= Data to examine =
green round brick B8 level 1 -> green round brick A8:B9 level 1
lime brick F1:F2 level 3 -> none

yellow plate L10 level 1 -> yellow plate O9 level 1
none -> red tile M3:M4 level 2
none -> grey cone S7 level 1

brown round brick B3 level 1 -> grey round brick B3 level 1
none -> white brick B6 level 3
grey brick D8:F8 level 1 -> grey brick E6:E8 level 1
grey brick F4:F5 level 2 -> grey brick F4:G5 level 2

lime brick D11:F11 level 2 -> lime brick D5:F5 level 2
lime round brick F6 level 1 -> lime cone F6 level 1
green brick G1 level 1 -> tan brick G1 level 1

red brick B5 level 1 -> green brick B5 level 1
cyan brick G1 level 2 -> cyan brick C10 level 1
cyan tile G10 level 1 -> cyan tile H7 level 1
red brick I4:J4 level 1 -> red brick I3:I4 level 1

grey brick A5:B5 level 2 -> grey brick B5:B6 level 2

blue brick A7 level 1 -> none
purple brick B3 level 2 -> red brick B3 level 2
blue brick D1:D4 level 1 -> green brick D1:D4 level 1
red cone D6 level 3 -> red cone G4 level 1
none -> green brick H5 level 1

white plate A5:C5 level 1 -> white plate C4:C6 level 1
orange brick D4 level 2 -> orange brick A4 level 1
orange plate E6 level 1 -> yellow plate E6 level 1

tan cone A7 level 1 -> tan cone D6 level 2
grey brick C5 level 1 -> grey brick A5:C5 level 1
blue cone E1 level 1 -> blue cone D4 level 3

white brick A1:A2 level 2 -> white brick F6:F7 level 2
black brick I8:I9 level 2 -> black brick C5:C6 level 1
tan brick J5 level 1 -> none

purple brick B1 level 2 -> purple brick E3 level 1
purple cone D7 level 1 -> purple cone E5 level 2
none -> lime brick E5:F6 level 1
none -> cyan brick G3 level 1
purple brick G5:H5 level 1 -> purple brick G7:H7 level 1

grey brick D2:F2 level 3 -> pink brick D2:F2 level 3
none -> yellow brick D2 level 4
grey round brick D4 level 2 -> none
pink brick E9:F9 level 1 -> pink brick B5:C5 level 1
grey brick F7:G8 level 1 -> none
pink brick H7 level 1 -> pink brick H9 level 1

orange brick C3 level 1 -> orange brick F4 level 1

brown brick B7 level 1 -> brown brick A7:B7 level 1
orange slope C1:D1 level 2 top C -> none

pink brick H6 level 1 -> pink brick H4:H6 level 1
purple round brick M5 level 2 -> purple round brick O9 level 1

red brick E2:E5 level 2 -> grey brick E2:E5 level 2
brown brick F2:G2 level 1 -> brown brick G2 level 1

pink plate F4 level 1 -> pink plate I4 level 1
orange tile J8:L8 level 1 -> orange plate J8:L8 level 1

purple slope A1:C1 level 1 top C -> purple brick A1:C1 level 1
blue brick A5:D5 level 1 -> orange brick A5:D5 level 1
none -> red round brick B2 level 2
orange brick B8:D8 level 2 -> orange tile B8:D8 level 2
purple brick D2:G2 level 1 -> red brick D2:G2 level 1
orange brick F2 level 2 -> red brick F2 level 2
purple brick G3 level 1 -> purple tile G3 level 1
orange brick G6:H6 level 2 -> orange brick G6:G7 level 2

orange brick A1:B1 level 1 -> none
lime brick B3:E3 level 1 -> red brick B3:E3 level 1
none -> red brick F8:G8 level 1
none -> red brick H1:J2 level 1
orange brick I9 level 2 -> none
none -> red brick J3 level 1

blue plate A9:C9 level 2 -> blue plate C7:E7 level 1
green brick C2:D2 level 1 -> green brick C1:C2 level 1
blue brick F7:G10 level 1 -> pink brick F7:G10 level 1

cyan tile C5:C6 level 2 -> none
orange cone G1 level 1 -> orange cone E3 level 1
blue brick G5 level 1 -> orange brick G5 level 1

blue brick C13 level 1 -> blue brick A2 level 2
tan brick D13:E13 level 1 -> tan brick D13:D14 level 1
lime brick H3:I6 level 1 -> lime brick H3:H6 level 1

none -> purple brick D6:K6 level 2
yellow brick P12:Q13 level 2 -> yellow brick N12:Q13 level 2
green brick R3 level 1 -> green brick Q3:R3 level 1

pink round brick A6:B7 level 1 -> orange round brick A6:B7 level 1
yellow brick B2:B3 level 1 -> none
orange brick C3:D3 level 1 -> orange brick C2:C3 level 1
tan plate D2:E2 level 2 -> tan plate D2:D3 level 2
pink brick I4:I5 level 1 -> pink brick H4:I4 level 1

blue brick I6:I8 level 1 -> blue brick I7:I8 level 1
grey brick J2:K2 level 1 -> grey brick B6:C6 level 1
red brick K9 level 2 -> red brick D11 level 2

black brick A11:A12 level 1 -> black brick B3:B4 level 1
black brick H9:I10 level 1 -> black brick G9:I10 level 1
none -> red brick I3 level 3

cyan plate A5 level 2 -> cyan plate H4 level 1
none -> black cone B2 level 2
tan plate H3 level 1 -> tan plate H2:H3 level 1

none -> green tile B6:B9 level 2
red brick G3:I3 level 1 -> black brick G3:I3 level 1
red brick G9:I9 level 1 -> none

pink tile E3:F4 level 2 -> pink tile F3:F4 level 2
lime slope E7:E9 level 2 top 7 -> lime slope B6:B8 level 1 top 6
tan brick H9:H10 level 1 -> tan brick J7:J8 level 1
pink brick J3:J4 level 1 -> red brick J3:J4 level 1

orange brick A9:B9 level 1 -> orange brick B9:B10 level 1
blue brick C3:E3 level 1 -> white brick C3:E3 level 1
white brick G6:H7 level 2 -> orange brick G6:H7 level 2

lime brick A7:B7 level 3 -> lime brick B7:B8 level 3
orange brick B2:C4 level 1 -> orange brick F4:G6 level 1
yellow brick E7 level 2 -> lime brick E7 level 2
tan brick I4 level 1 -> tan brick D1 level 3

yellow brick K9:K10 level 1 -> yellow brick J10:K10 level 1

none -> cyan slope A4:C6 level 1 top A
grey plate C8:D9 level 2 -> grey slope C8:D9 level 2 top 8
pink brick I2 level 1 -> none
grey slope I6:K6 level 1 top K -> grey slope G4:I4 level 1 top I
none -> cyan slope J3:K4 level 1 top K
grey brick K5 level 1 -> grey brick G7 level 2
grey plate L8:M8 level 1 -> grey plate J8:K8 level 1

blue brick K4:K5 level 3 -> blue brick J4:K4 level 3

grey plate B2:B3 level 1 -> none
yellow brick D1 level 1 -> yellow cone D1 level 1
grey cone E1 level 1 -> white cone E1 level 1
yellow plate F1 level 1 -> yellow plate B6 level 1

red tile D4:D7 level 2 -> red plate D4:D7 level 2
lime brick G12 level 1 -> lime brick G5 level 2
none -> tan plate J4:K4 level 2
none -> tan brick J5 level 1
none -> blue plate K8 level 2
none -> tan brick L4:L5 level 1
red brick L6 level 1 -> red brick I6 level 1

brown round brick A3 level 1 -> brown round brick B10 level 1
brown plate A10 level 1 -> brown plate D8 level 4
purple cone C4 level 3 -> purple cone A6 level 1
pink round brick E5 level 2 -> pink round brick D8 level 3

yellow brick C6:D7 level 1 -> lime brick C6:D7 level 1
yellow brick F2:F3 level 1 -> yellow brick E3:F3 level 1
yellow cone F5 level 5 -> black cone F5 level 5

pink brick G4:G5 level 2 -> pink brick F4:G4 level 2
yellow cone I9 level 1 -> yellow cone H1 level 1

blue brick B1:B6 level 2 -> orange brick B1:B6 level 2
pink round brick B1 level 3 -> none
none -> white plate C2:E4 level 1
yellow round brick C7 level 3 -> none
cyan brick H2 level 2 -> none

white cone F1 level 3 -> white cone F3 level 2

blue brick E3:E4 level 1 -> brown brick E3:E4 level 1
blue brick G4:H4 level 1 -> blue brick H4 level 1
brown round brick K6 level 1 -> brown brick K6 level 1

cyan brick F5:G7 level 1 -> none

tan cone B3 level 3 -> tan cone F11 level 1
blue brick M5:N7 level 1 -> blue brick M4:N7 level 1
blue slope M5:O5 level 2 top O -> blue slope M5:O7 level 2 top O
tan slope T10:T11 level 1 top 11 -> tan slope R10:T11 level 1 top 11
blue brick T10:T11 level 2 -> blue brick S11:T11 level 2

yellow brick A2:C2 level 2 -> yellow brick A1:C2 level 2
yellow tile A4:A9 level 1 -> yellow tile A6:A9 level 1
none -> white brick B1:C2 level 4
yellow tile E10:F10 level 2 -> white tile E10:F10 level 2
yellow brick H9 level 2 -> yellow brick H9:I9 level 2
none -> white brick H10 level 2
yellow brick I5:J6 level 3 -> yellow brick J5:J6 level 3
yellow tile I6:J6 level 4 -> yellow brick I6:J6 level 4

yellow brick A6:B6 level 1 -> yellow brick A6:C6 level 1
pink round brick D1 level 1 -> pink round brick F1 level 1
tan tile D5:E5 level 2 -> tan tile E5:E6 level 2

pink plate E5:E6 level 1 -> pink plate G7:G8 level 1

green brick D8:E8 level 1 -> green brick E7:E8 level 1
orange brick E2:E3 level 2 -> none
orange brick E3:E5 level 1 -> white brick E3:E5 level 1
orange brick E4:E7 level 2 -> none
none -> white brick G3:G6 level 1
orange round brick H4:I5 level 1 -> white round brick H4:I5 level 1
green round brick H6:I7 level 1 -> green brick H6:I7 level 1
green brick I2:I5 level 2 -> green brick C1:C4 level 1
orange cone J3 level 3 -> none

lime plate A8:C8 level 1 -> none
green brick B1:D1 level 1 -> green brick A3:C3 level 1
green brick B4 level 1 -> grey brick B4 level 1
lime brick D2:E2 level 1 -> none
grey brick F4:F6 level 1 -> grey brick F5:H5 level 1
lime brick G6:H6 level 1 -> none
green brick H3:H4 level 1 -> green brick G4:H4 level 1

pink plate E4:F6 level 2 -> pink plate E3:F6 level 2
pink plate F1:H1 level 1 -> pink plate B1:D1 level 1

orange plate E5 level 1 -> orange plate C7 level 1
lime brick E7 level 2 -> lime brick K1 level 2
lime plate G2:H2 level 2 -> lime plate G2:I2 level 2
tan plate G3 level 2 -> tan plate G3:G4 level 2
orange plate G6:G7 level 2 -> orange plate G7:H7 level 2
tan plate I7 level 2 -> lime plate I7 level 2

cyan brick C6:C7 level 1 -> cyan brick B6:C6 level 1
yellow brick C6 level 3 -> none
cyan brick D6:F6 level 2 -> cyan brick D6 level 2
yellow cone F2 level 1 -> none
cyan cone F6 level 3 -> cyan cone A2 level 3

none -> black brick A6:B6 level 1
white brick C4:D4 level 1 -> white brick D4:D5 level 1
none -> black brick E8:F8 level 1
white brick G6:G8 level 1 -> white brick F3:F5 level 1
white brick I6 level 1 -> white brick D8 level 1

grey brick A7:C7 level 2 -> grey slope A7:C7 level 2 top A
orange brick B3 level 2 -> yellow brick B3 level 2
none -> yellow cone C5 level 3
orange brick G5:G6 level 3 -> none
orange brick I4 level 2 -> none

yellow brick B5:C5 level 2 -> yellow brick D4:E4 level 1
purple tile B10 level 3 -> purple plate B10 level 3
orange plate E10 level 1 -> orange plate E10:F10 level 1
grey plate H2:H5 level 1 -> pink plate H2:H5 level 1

= What is needed =
The string "black" marks the lines to return from the material. Copy each one.

= Written answer =
black brick I8:I9 level 2 -> black brick C5:C6 level 1
black brick A11:A12 level 1 -> black brick B3:B4 level 1
black brick H9:I10 level 1 -> black brick G9:I10 level 1
none -> black cone B2 level 2
red brick G3:I3 level 1 -> black brick G3:I3 level 1
yellow cone F5 level 5 -> black cone F5 level 5
none -> black brick A6:B6 level 1
none -> black brick E8:F8 level 1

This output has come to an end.